Version comparison data:
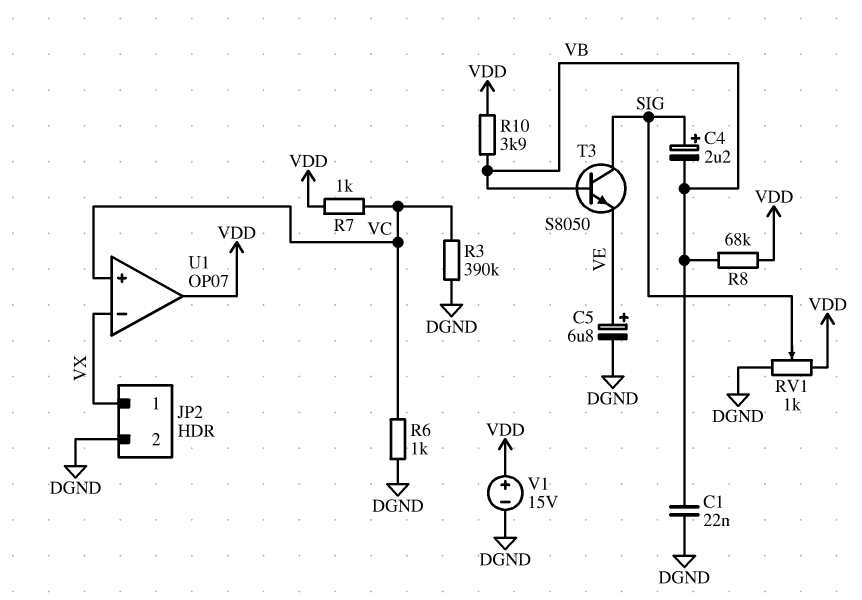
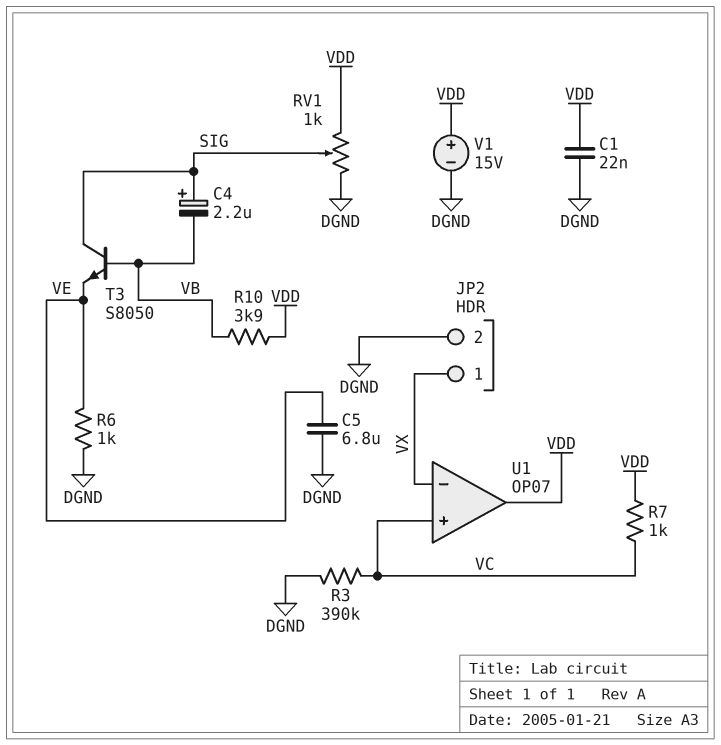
C1: 22nF (DGND, VB) -> 22nF (DGND, VDD)
C5: 6.8uF (plus VE, minus DGND) -> 6.8uF (DGND, VE)
R6: 1k (DGND, VC) -> 1k (DGND, VE)
R8: 68k (VB, VDD) -> none

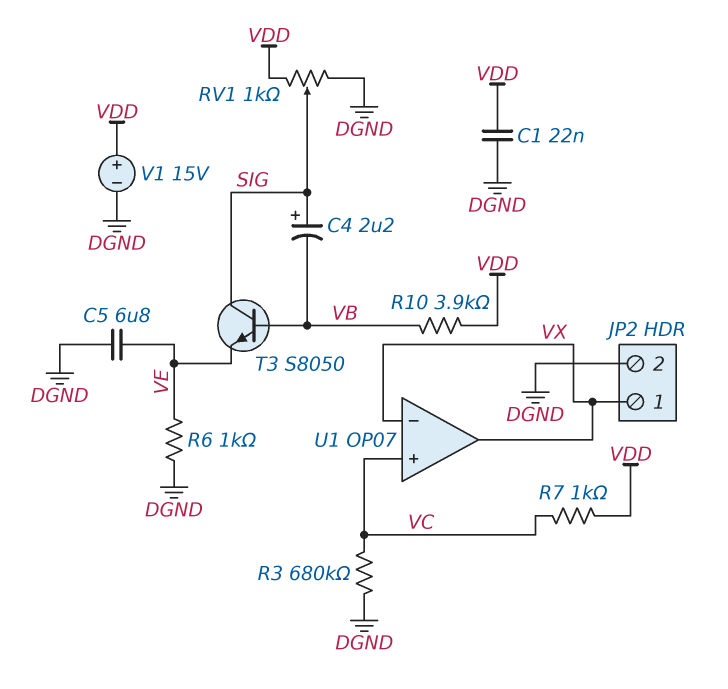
R3: 390k (DGND, VC) -> 680k (DGND, VC)
U1 pin out: VDD -> VX

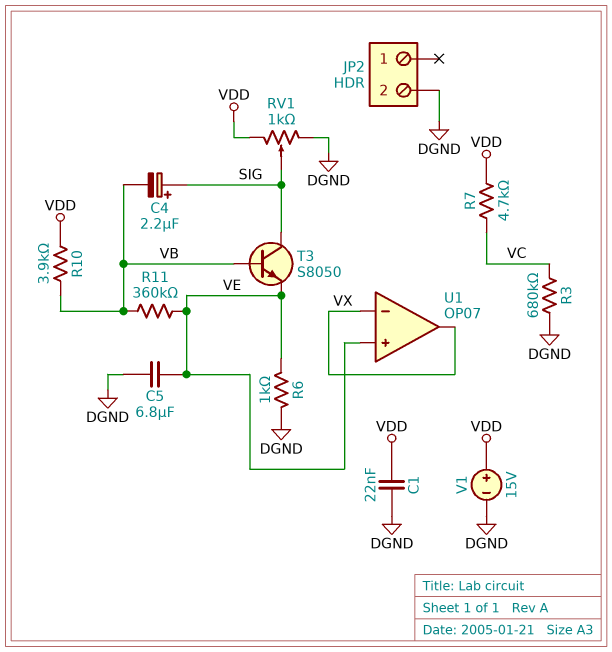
JP2 pin 1: VX -> none
R7: 1k (VC, VDD) -> 4.7k (VC, VDD)
R11: none -> 360k (VB, VE)
U1 pin in+: VC -> VE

_TASK GOAL_.
Please repeat all of the data exactly as it stands, leaving the pictures out.

_RESPONSE TO THIS TASK_.
C1: 22nF (DGND, VB) -> 22nF (DGND, VDD)
C5: 6.8uF (plus VE, minus DGND) -> 6.8uF (DGND, VE)
R6: 1k (DGND, VC) -> 1k (DGND, VE)
R8: 68k (VB, VDD) -> none

R3: 390k (DGND, VC) -> 680k (DGND, VC)
U1 pin out: VDD -> VX

JP2 pin 1: VX -> none
R7: 1k (VC, VDD) -> 4.7k (VC, VDD)
R11: none -> 360k (VB, VE)
U1 pin in+: VC -> VE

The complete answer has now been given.